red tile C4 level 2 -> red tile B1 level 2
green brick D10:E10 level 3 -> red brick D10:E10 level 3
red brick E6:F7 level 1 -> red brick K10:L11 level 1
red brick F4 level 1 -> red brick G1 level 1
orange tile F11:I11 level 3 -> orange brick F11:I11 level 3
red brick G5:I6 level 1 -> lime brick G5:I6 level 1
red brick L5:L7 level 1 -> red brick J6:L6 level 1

==

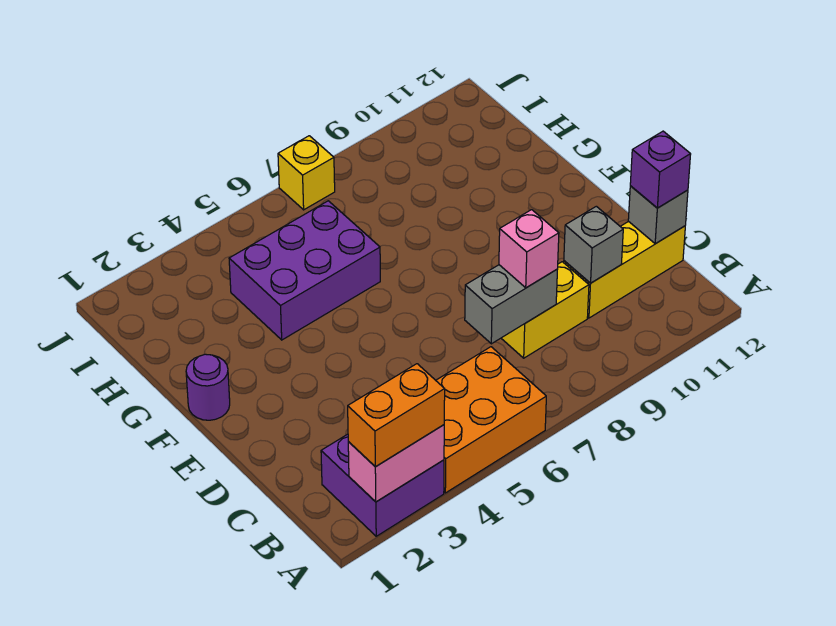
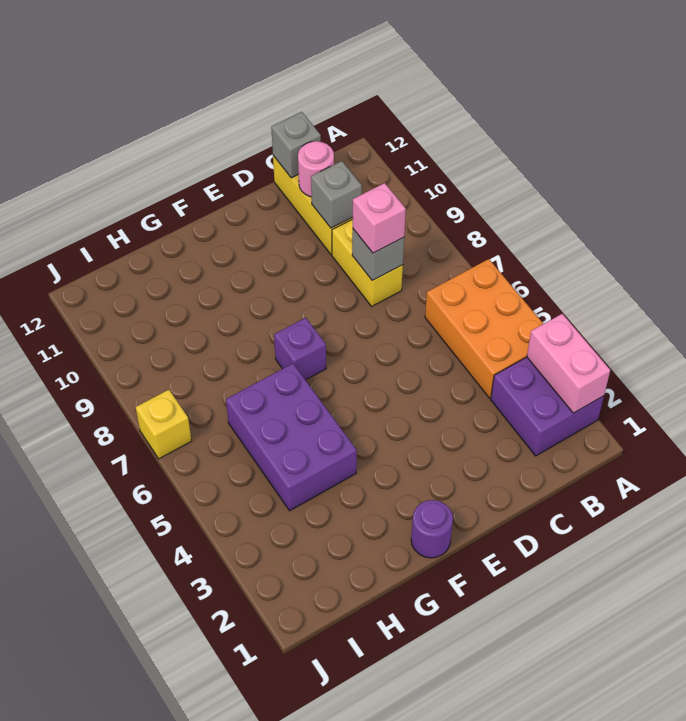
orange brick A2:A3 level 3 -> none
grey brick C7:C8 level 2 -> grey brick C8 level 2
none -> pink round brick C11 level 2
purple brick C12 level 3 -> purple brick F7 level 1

* * *

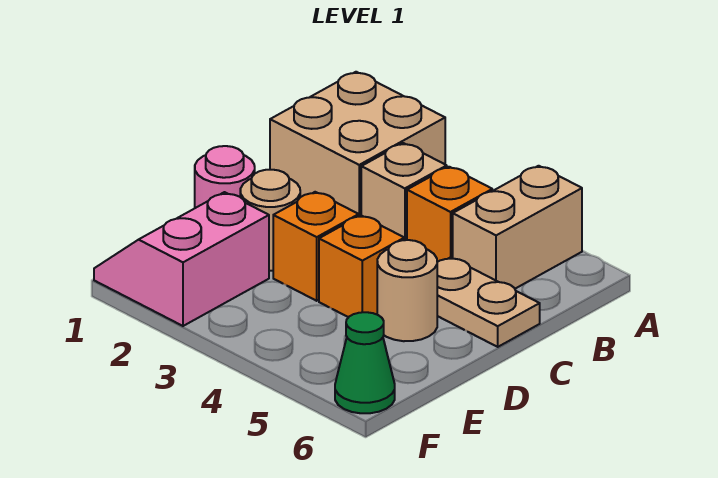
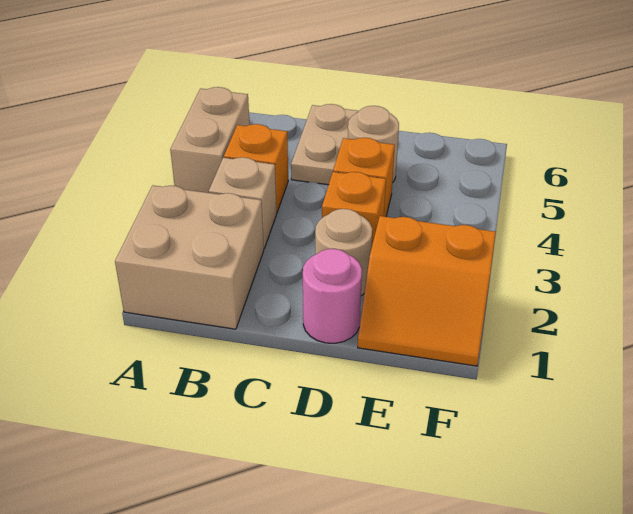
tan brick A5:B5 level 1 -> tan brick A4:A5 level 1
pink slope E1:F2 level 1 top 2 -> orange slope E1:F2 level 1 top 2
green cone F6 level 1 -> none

Assignment:
How many lines in the records above contain the word "green"? Answer with the number alone.

Answer section:
2